▸ Task goal
All lines at or after the one containing "(443, 234) = (300, 143): orange", up to the last line of the material, must be repeated exactly, and no others.

▸ Data shown
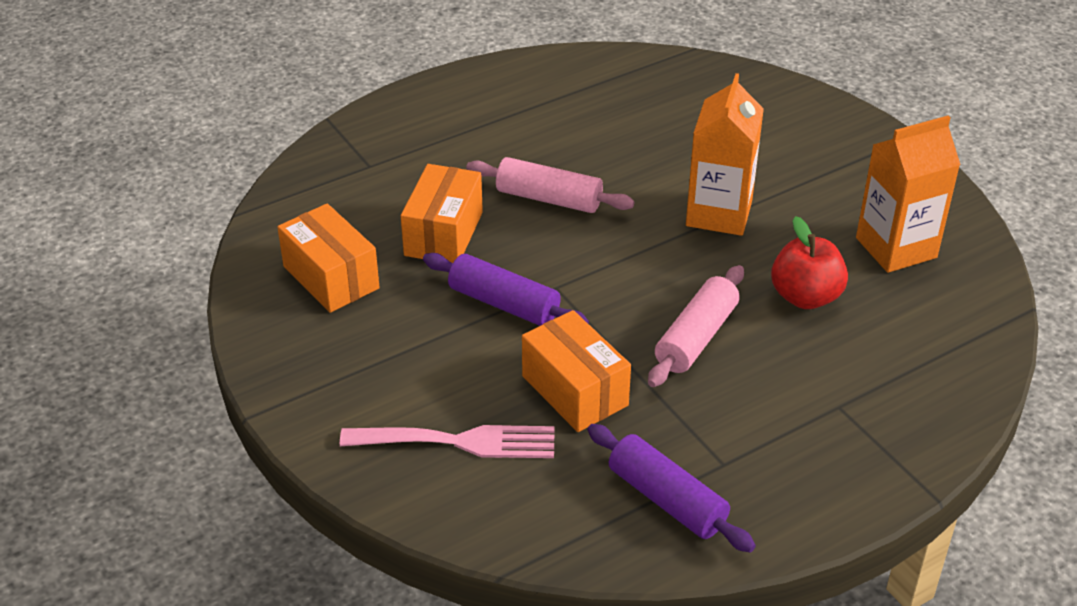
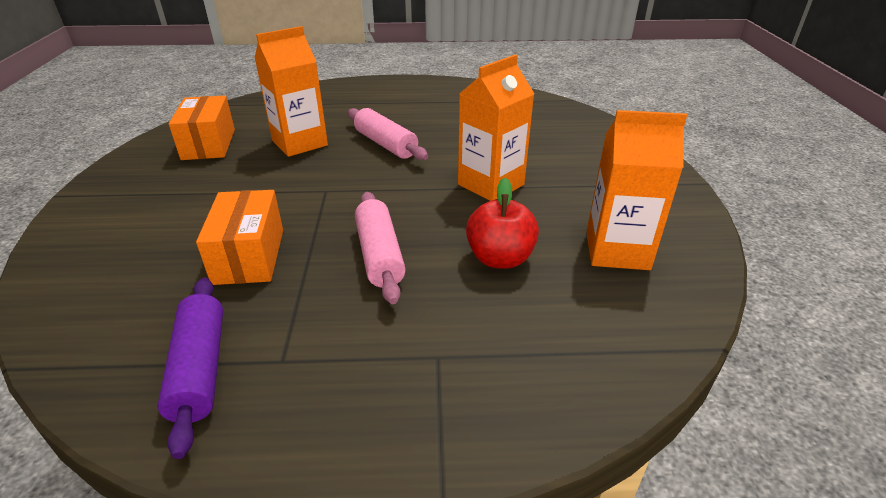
camera: 30 degrees right, 5 degrees down
(443, 234) = (300, 143): orange box -> orange carton
(459, 442) = (132, 257): pink fork -> none
(504, 303) = (281, 188): purple rolling pin -> none
(696, 338) = (380, 255): pink rolling pin -> pink rolling pin turned 75 degrees counterclockwise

▸ Result of the exercise
(443, 234) = (300, 143): orange box -> orange carton
(459, 442) = (132, 257): pink fork -> none
(504, 303) = (281, 188): purple rolling pin -> none
(696, 338) = (380, 255): pink rolling pin -> pink rolling pin turned 75 degrees counterclockwise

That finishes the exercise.